(Spatial reasoning data)
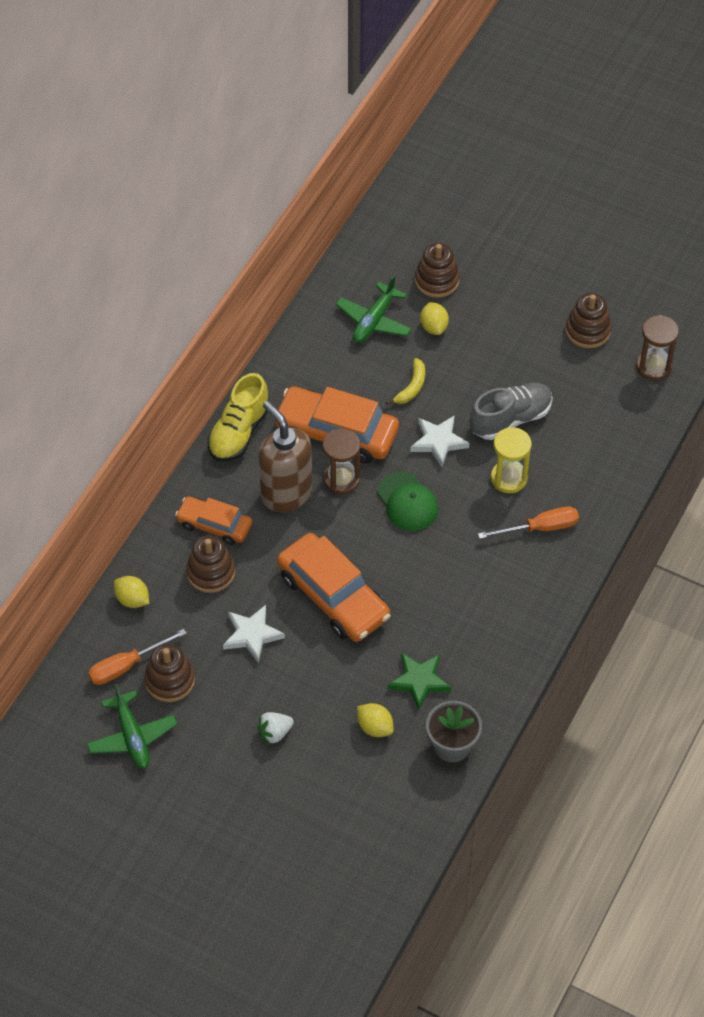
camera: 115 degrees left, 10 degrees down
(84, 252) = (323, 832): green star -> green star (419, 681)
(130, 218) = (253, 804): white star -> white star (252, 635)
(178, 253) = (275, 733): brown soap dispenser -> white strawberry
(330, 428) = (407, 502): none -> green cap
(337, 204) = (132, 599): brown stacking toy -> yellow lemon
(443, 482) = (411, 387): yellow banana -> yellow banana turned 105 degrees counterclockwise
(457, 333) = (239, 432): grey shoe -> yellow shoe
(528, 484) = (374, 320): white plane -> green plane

WHAT THE EXERCISE ASKS
Pictures stay out. Print the data exactly, from its first line through the line containing "(457, 333) = (239, 432): grey".

EXPECTED ANSWER
camera: 115 degrees left, 10 degrees down
(84, 252) = (323, 832): green star -> green star (419, 681)
(130, 218) = (253, 804): white star -> white star (252, 635)
(178, 253) = (275, 733): brown soap dispenser -> white strawberry
(330, 428) = (407, 502): none -> green cap
(337, 204) = (132, 599): brown stacking toy -> yellow lemon
(443, 482) = (411, 387): yellow banana -> yellow banana turned 105 degrees counterclockwise
(457, 333) = (239, 432): grey shoe -> yellow shoe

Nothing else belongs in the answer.